Exercise details: Return the following from the records below: each line, word for word, starting with the line that contains "Q1: NPN BC547" and going on through the line that contains "SW1: switch (+15V, BAT) -> none", with nothing outside that range.
====== Input data
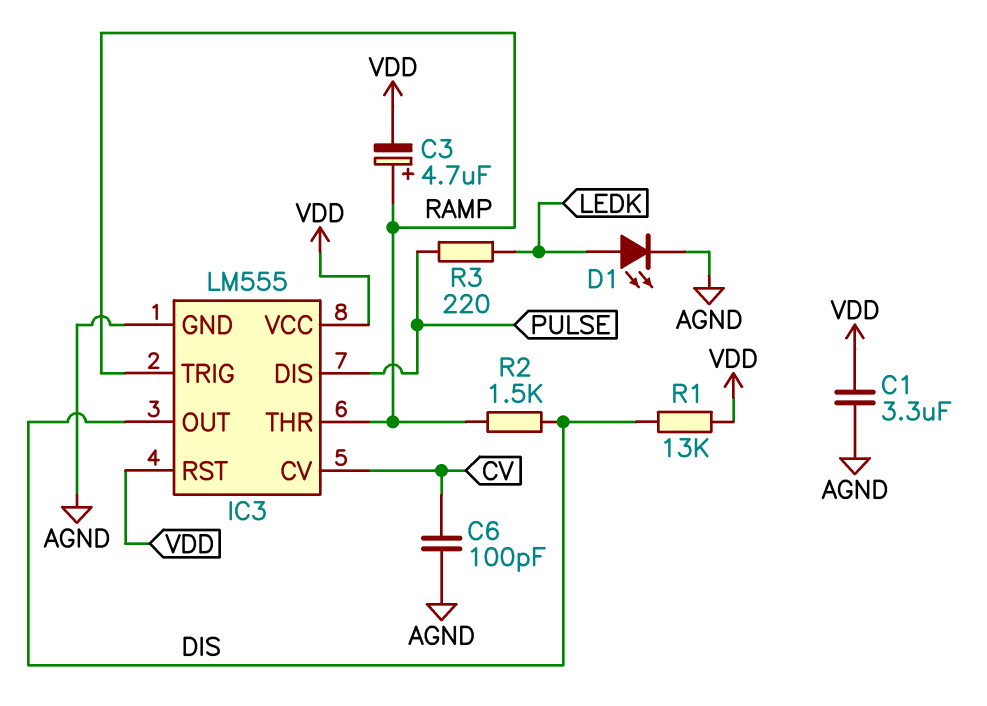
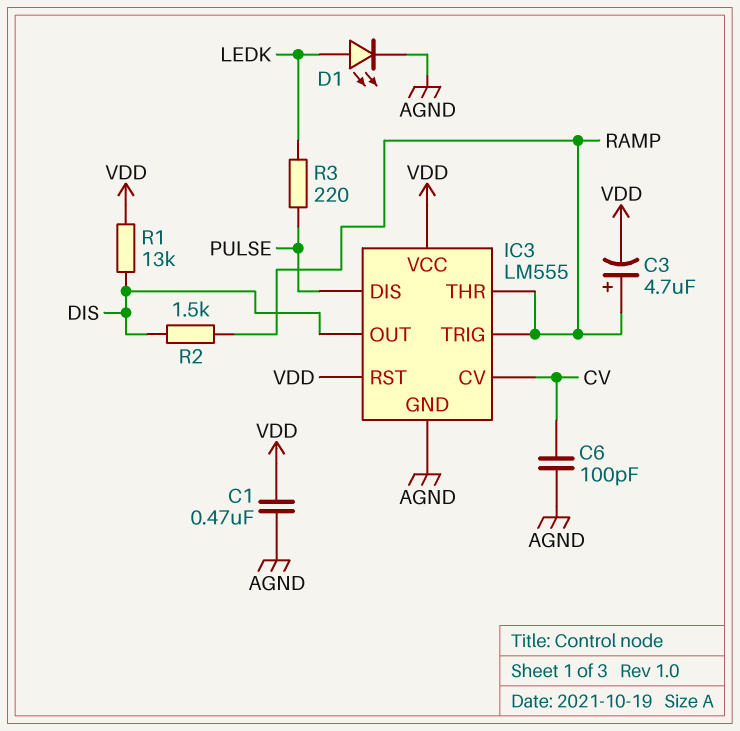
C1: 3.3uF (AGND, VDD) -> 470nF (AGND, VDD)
============
====== Input data
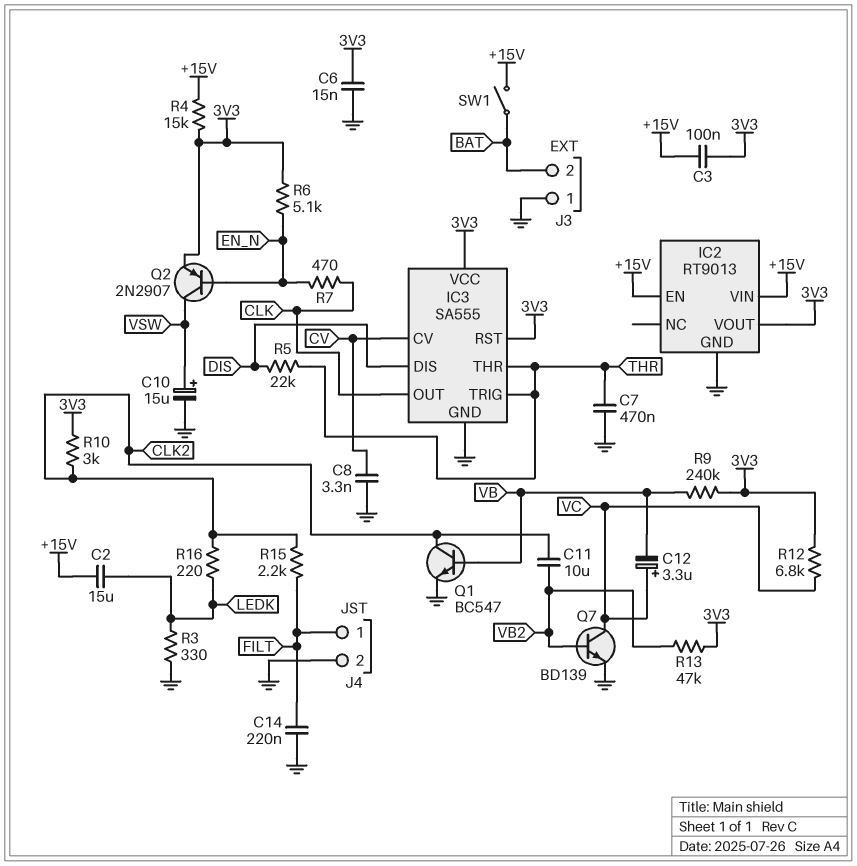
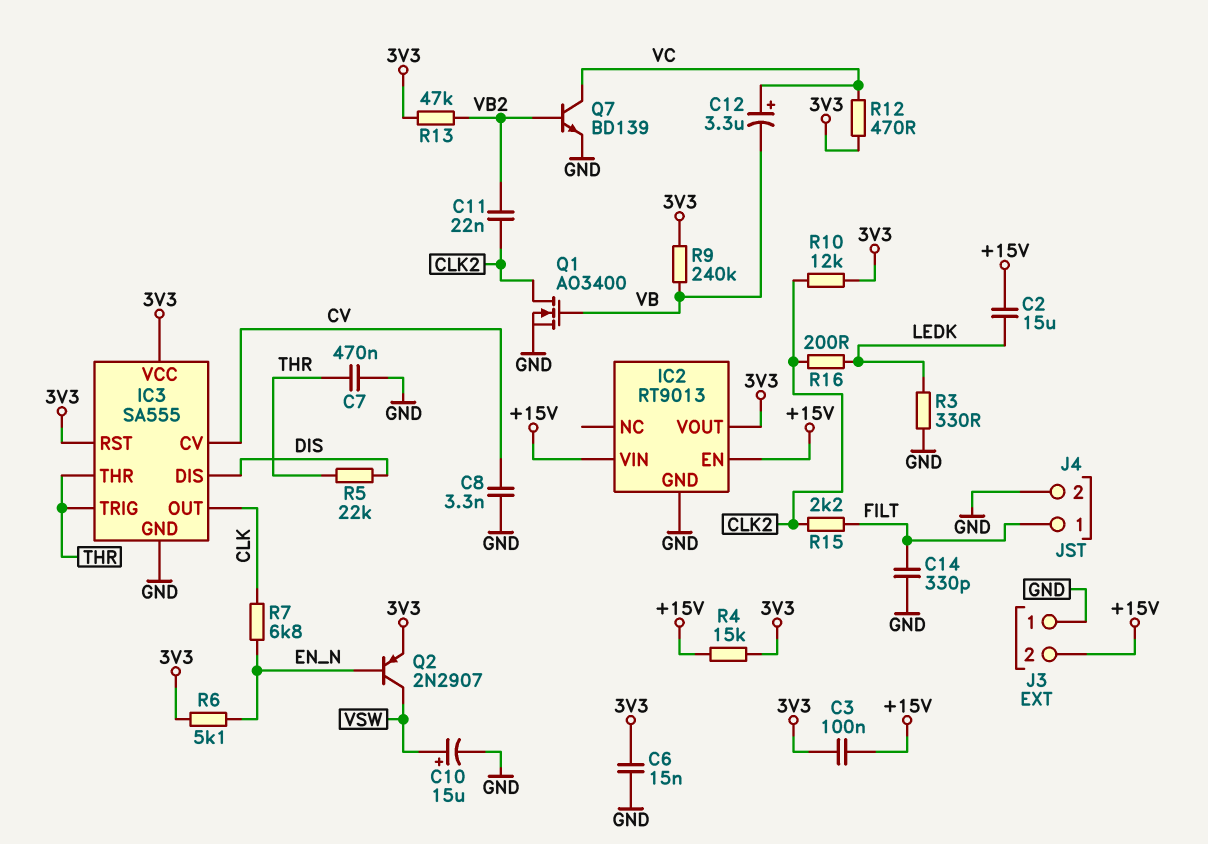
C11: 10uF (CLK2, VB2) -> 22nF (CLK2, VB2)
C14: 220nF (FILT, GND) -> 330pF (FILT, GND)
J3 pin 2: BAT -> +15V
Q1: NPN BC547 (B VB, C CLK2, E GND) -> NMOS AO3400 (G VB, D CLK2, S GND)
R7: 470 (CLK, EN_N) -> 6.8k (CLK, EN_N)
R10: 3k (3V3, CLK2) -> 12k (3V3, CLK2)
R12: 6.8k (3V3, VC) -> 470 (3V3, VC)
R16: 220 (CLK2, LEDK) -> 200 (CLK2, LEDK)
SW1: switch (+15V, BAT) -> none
============
Written reply:
Q1: NPN BC547 (B VB, C CLK2, E GND) -> NMOS AO3400 (G VB, D CLK2, S GND)
R7: 470 (CLK, EN_N) -> 6.8k (CLK, EN_N)
R10: 3k (3V3, CLK2) -> 12k (3V3, CLK2)
R12: 6.8k (3V3, VC) -> 470 (3V3, VC)
R16: 220 (CLK2, LEDK) -> 200 (CLK2, LEDK)
SW1: switch (+15V, BAT) -> none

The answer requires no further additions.